## [PROMPT]
With pictures omitted, the line containing "STEPPER1 pin IN1: 13 -> SDA" and all later lines of the records below are to be restated word for word.

Entries taken from a collection:
----------
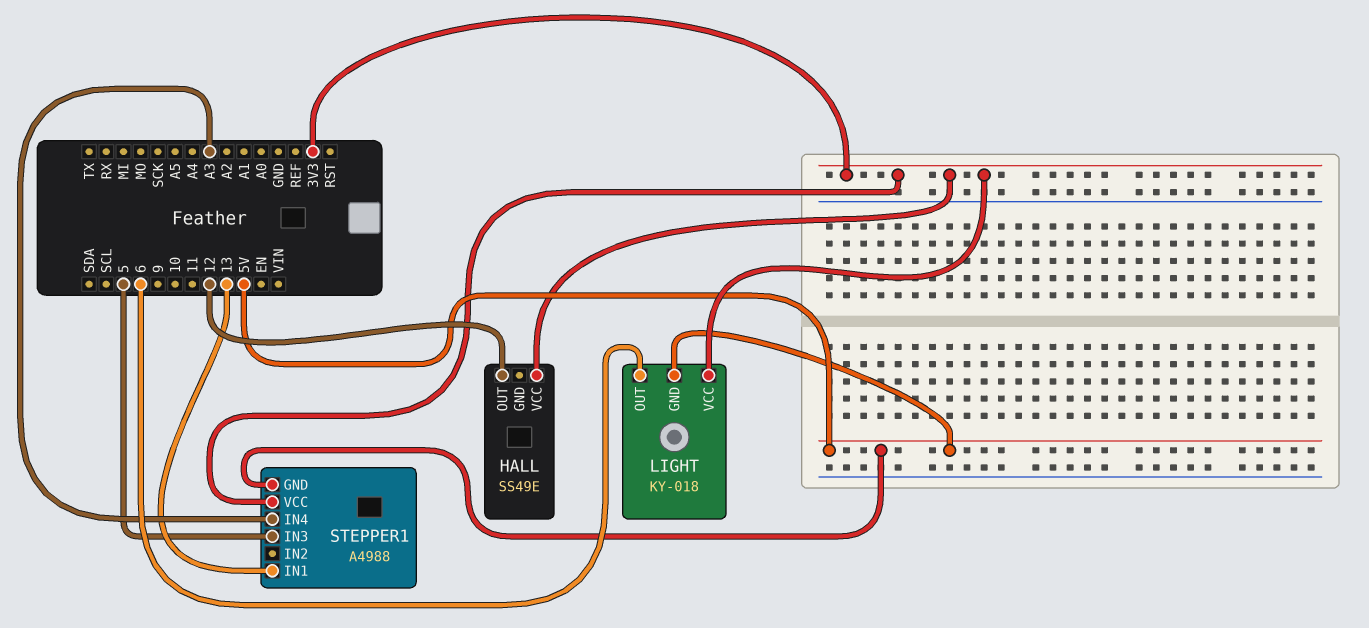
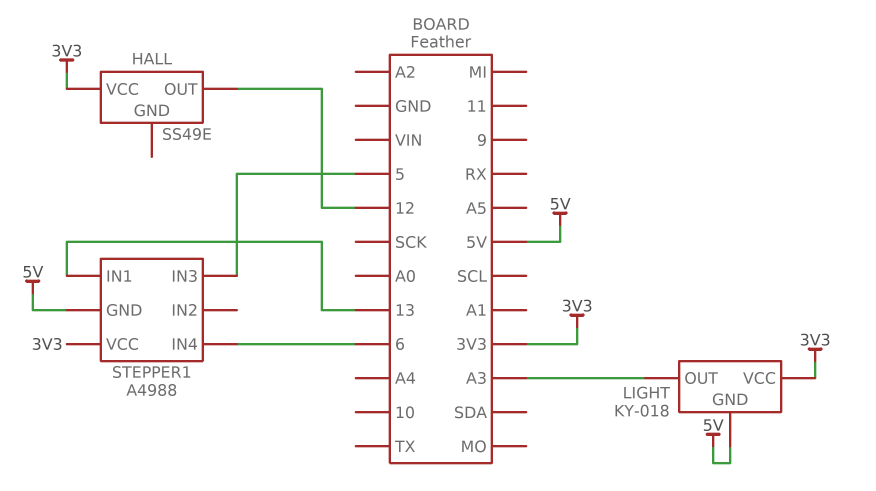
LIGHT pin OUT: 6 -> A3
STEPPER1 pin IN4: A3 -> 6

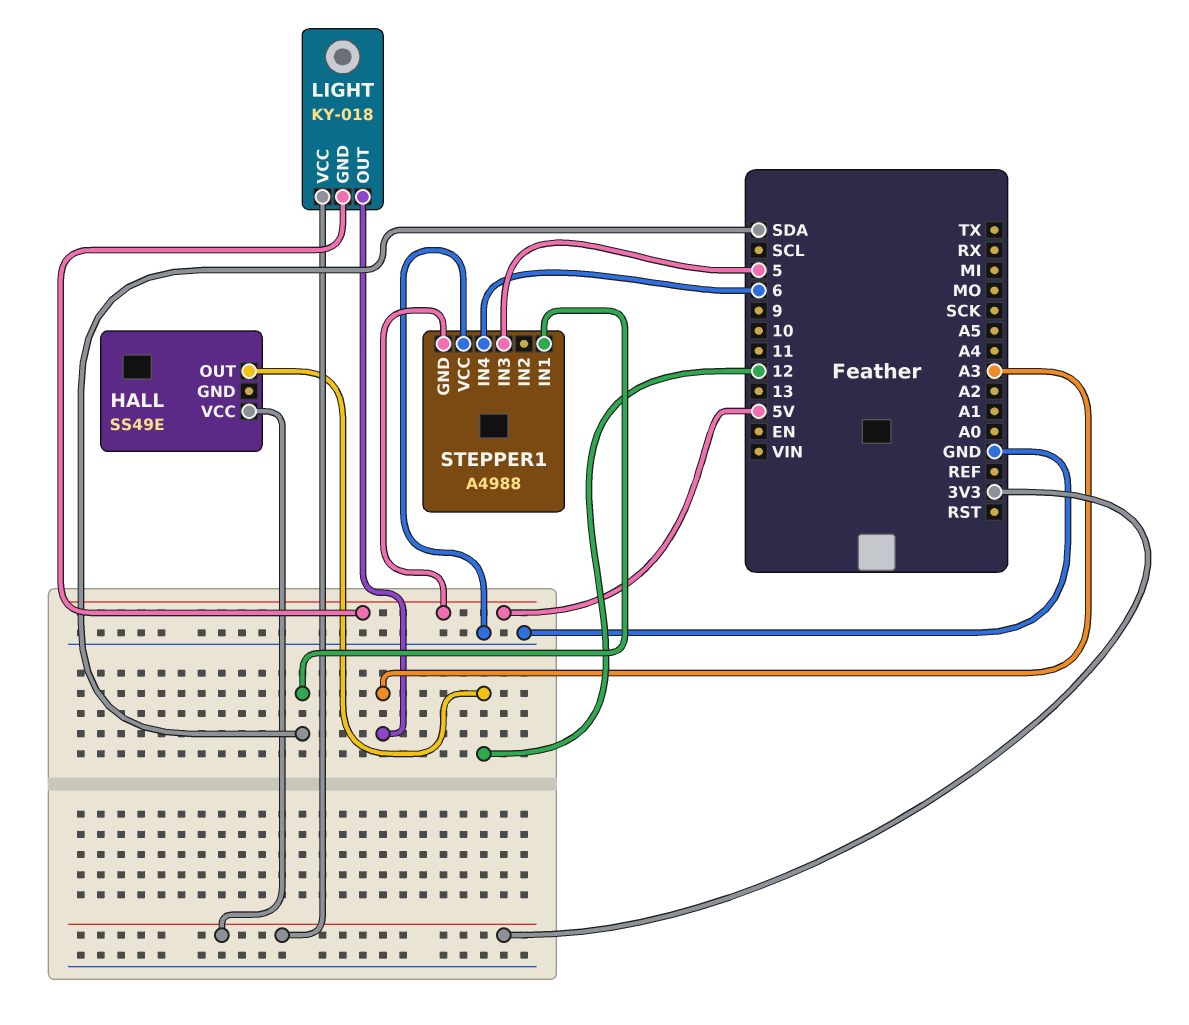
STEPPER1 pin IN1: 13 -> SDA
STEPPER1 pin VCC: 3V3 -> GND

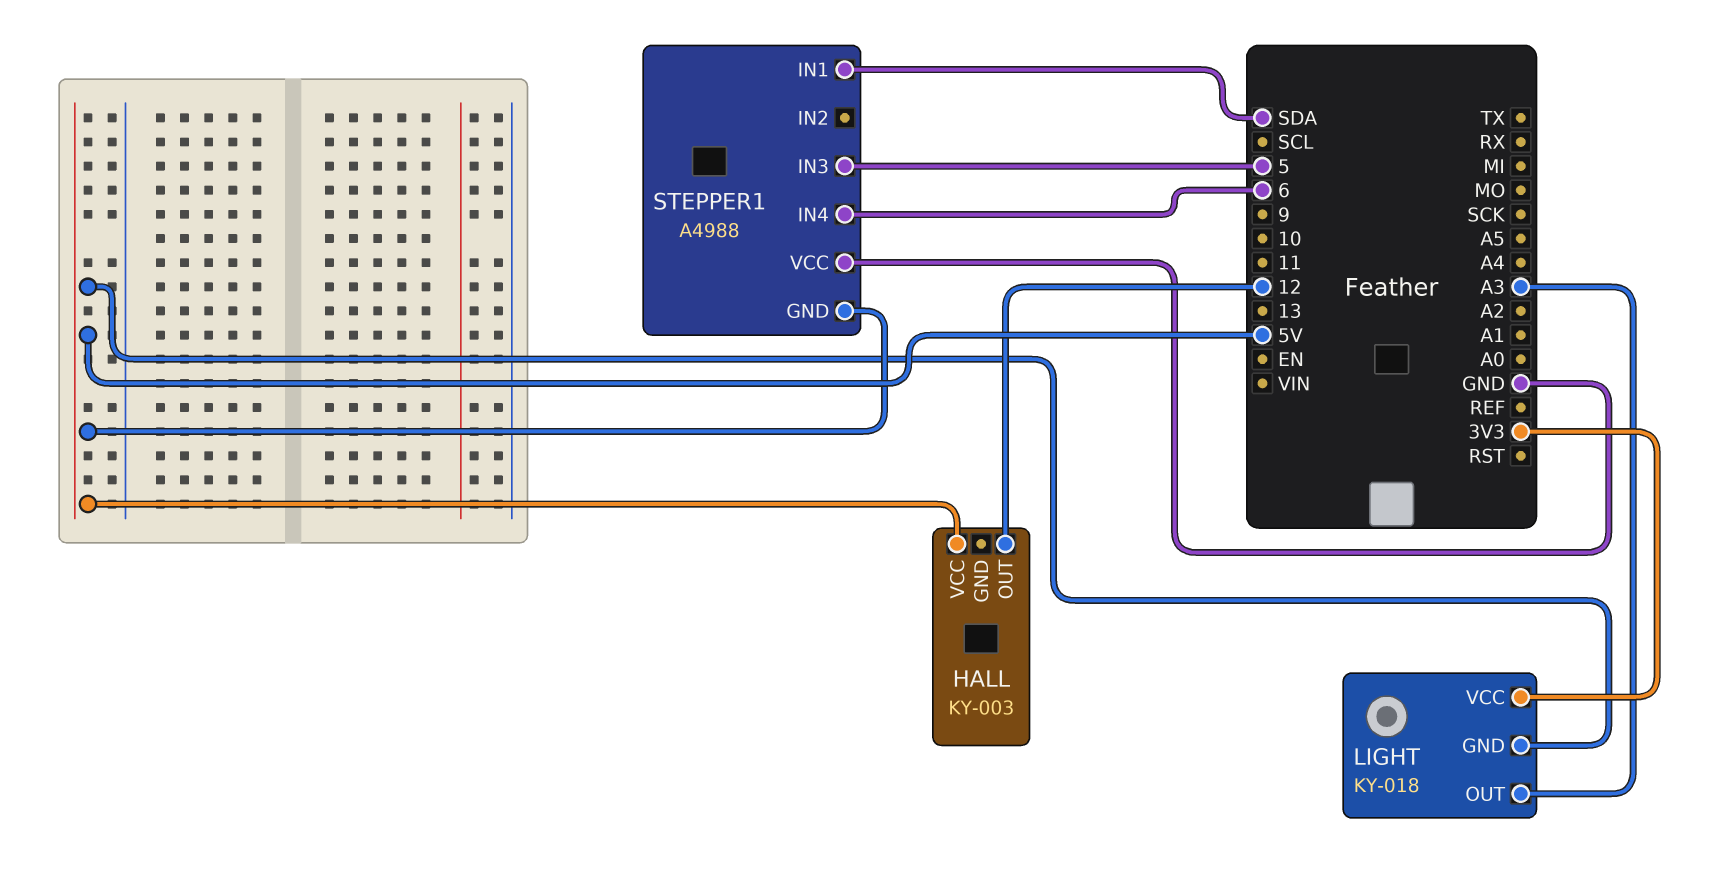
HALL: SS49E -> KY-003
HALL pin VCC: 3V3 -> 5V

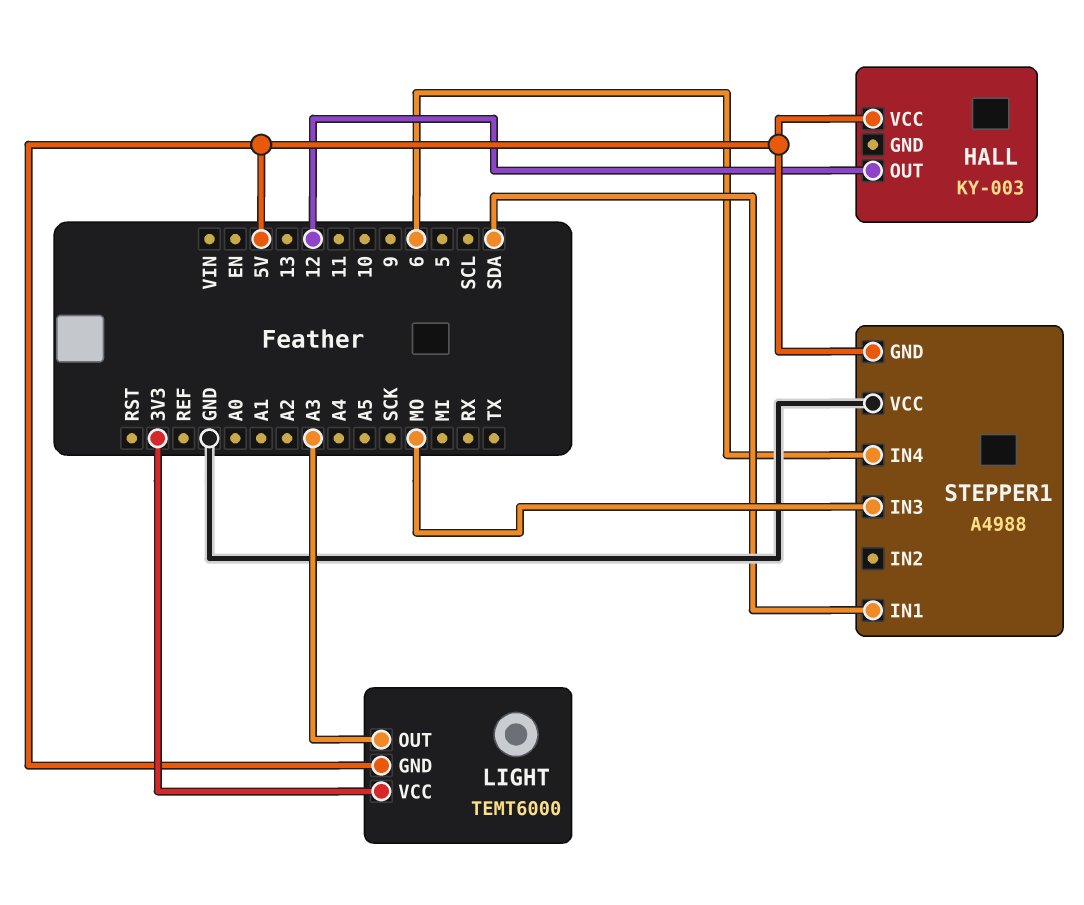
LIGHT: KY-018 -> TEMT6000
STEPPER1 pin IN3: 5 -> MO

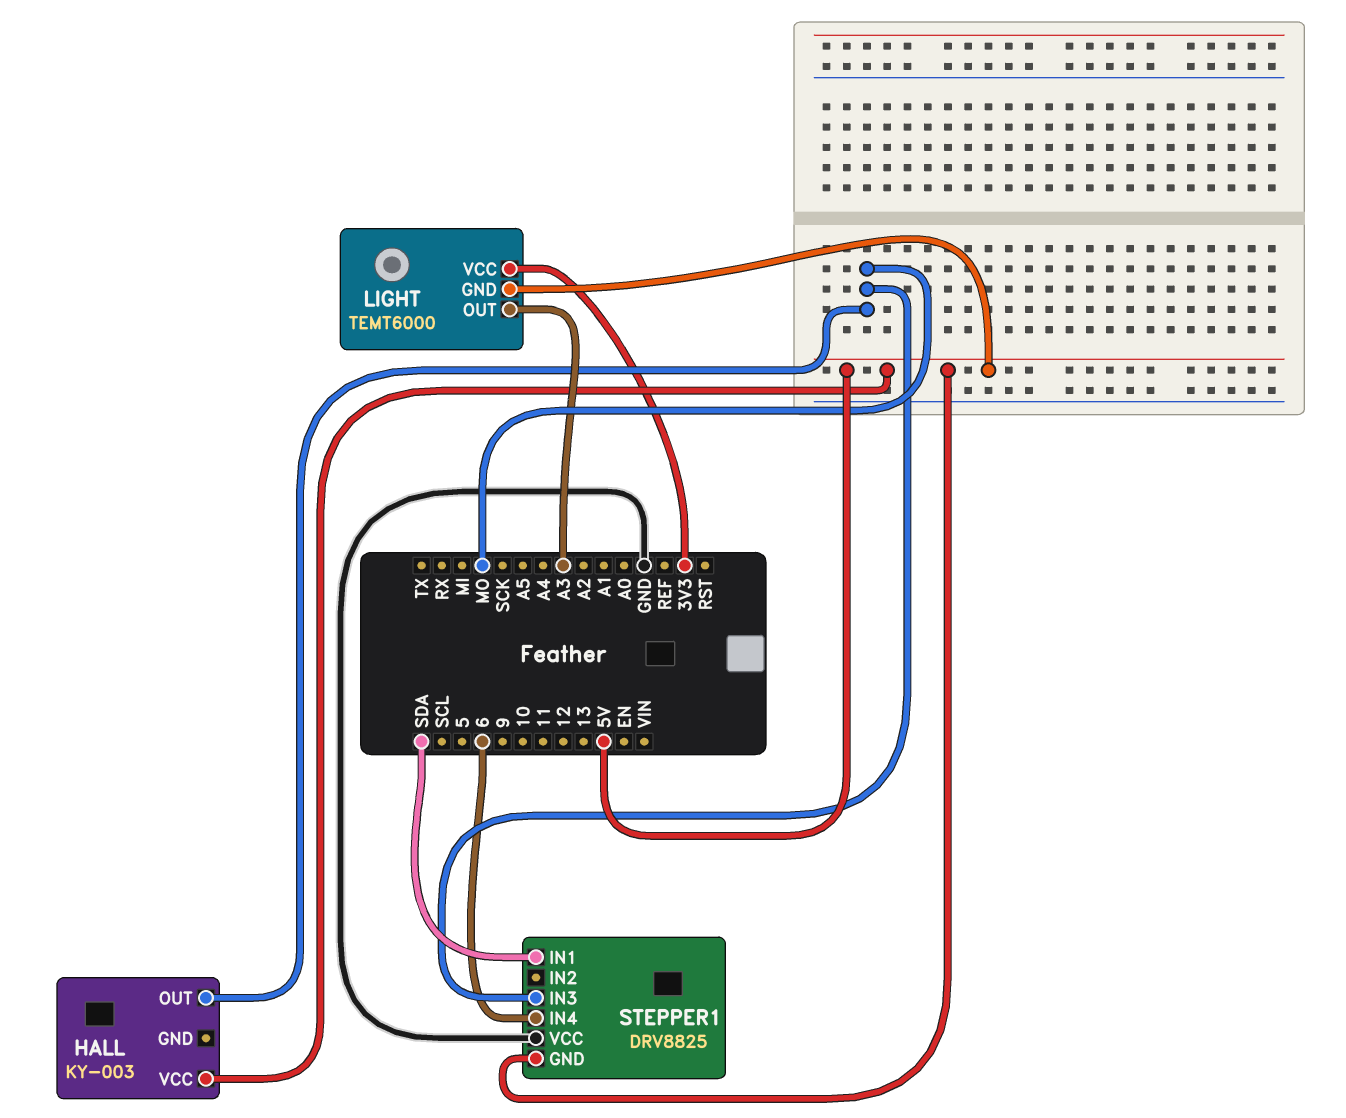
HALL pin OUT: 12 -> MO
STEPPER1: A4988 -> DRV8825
----------
## [TASK RESPONSE]
STEPPER1 pin IN1: 13 -> SDA
STEPPER1 pin VCC: 3V3 -> GND

HALL: SS49E -> KY-003
HALL pin VCC: 3V3 -> 5V

LIGHT: KY-018 -> TEMT6000
STEPPER1 pin IN3: 5 -> MO

HALL pin OUT: 12 -> MO
STEPPER1: A4988 -> DRV8825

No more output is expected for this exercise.